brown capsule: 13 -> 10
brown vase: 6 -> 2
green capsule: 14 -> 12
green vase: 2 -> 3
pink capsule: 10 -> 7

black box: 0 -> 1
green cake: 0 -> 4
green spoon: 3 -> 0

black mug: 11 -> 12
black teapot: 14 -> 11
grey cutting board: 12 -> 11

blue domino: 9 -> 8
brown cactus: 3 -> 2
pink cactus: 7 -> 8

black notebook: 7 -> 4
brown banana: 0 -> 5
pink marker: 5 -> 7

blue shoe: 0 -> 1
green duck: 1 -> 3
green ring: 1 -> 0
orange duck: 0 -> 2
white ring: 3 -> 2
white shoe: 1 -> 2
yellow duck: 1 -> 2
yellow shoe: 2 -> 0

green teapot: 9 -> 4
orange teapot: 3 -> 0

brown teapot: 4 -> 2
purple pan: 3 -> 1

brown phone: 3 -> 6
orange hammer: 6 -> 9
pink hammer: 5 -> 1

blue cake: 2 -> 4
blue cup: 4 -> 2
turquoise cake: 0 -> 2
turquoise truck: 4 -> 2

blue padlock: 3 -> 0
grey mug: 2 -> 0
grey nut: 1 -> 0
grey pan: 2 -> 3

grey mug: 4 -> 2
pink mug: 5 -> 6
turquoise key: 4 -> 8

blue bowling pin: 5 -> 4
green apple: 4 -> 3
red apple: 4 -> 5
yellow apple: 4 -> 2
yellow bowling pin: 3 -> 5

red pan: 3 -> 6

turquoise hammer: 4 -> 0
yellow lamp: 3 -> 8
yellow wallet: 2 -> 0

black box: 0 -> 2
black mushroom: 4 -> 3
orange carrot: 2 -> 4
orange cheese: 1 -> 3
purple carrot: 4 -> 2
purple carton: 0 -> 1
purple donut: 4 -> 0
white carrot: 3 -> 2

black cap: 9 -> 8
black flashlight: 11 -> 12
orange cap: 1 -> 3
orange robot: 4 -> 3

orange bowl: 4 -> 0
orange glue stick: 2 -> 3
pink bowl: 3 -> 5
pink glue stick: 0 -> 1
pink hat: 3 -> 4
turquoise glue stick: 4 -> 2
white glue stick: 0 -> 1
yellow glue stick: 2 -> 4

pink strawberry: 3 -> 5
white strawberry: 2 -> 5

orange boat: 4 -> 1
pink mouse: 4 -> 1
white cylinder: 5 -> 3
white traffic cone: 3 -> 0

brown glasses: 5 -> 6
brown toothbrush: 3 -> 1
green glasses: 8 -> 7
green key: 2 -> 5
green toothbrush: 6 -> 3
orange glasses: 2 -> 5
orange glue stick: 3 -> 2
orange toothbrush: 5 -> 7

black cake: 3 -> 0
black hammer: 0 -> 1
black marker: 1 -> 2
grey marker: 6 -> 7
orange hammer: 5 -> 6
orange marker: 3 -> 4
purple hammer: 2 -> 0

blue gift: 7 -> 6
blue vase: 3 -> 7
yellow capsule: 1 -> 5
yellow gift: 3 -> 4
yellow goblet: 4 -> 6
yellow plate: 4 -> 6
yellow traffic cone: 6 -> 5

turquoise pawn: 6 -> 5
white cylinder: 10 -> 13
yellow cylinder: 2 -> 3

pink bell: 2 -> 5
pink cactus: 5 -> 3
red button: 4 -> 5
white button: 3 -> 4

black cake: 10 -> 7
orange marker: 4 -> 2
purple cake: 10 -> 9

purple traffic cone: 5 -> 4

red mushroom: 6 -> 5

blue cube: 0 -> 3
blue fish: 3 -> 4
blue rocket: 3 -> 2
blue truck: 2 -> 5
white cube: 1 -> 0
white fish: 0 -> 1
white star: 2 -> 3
--------------------------------------------------
Task instructions -> Find every line of the data that holds the string "purple", then say how many there are and nothing else.

Solution to this exercise -> 7